Picture-based spatial questions
-- begin --

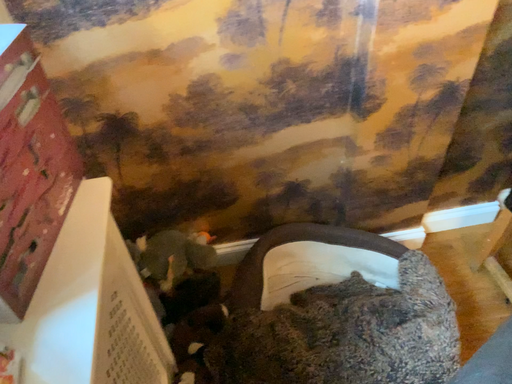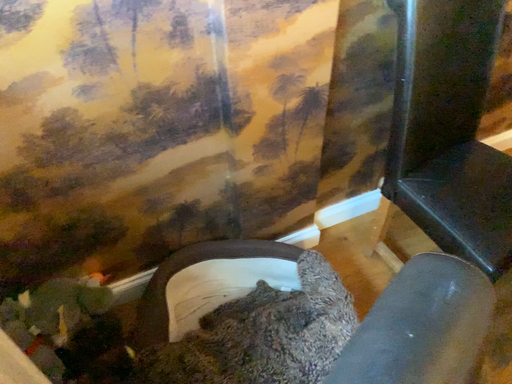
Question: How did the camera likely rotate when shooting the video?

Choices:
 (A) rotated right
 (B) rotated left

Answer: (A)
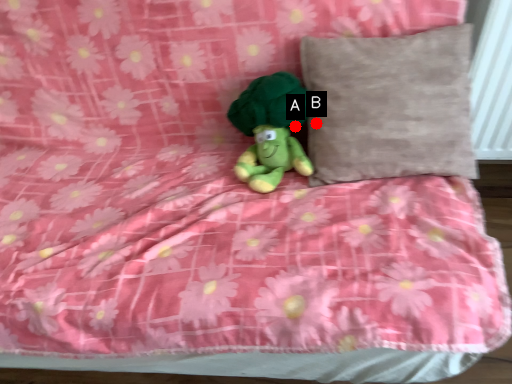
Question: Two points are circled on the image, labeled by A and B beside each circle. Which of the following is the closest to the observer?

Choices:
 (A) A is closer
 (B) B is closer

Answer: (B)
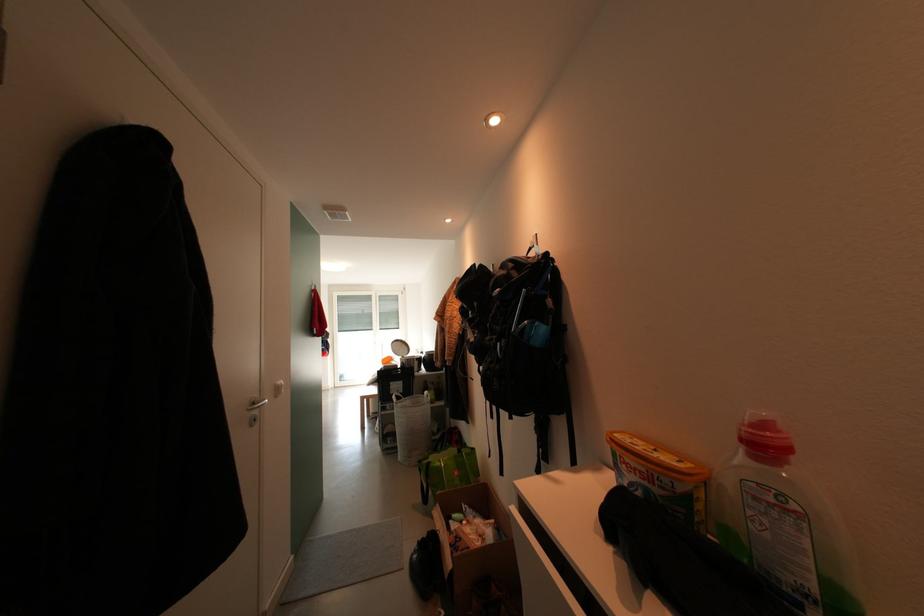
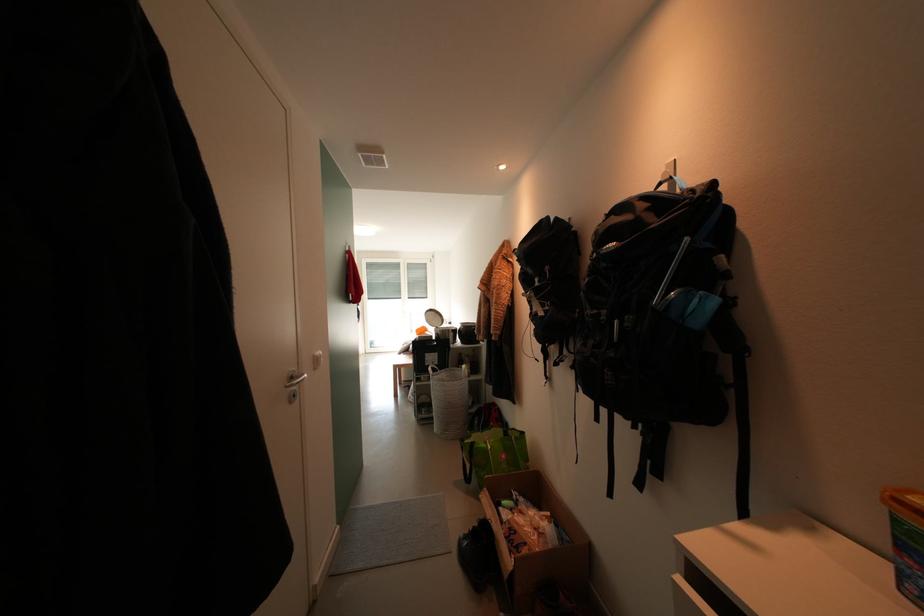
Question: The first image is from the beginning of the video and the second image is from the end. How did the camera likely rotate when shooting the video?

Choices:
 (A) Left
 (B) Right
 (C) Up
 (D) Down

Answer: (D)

-- end --
-- begin --

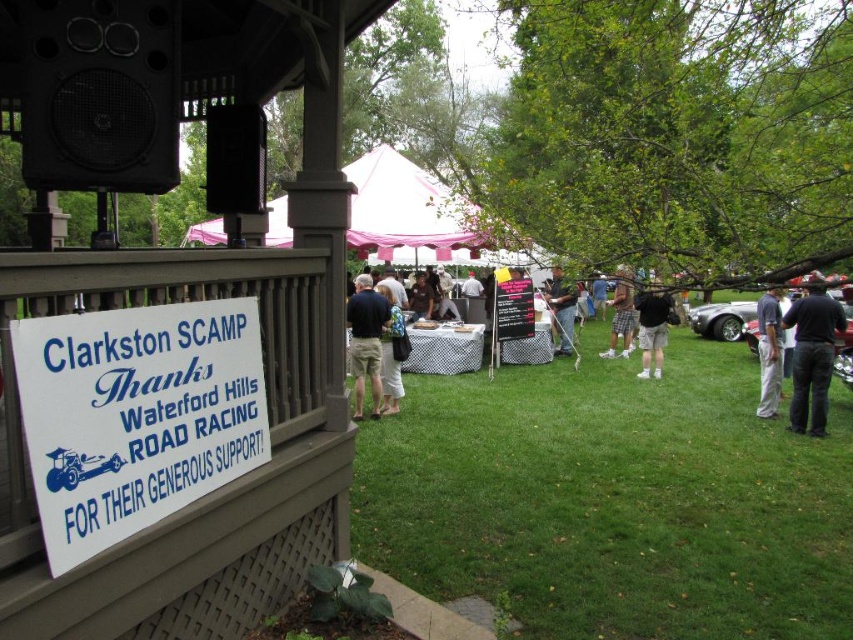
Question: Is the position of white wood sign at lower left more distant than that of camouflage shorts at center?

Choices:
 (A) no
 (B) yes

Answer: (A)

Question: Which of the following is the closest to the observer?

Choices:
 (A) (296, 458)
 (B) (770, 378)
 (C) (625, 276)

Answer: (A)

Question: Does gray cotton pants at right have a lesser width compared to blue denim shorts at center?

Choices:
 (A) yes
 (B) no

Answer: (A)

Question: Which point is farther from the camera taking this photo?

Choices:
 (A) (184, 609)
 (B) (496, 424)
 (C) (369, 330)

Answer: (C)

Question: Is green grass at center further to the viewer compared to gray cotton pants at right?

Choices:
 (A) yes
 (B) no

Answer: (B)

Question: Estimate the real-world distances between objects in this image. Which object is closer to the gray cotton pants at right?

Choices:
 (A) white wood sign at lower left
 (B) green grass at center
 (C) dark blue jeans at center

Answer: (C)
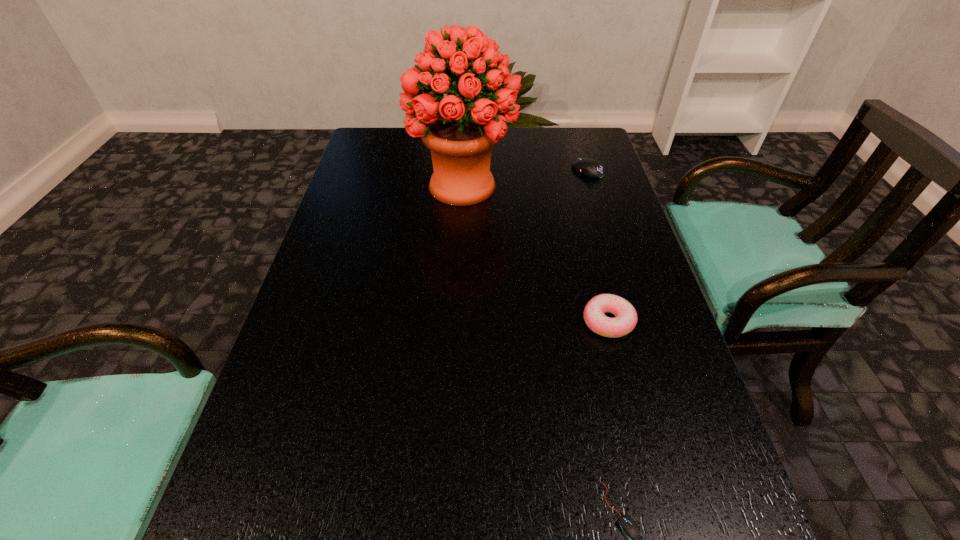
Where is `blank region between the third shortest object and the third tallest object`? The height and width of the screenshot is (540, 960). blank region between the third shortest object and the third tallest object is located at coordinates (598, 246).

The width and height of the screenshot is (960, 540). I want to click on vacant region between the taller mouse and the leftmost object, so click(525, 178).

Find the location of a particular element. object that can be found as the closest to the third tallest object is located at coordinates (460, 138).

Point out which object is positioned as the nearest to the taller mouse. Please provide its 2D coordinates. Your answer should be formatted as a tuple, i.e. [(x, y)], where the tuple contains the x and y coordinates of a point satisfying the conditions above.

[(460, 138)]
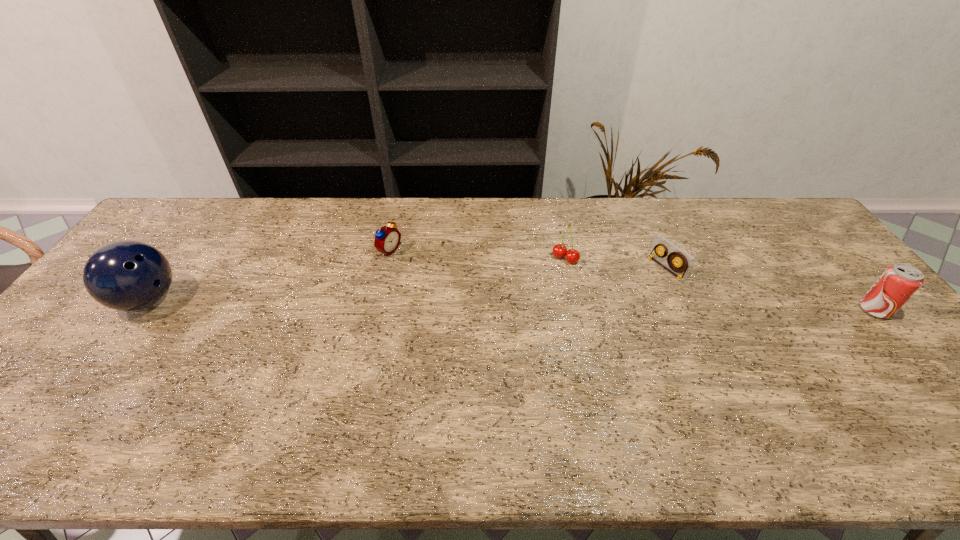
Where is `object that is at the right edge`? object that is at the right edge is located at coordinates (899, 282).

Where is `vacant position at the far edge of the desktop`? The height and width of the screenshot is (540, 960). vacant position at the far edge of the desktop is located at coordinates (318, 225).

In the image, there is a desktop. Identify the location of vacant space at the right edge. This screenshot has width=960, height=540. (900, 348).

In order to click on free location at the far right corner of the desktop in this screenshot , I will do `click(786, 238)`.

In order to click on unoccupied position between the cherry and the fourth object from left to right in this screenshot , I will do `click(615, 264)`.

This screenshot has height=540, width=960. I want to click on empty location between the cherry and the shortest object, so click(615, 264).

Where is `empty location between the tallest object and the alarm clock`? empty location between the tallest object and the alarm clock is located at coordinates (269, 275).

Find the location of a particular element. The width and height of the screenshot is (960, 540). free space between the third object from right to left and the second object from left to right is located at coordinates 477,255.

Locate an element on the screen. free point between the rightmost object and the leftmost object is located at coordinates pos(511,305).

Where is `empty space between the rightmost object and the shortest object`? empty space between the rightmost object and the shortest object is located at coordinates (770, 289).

-- end --

## Exercise brief
Copy out the records word for word, starting at the line containing "In the image, there" and ending at the line containing "coordinates (770, 289).", both of those lines included.

## Solution to the problem
In the image, there is a desktop. Identify the location of vacant space at the right edge. This screenshot has width=960, height=540. (900, 348).

In order to click on free location at the far right corner of the desktop in this screenshot , I will do `click(786, 238)`.

In order to click on unoccupied position between the cherry and the fourth object from left to right in this screenshot , I will do `click(615, 264)`.

This screenshot has height=540, width=960. I want to click on empty location between the cherry and the shortest object, so click(615, 264).

Where is `empty location between the tallest object and the alarm clock`? empty location between the tallest object and the alarm clock is located at coordinates (269, 275).

Find the location of a particular element. The width and height of the screenshot is (960, 540). free space between the third object from right to left and the second object from left to right is located at coordinates 477,255.

Locate an element on the screen. free point between the rightmost object and the leftmost object is located at coordinates pos(511,305).

Where is `empty space between the rightmost object and the shortest object`? empty space between the rightmost object and the shortest object is located at coordinates (770, 289).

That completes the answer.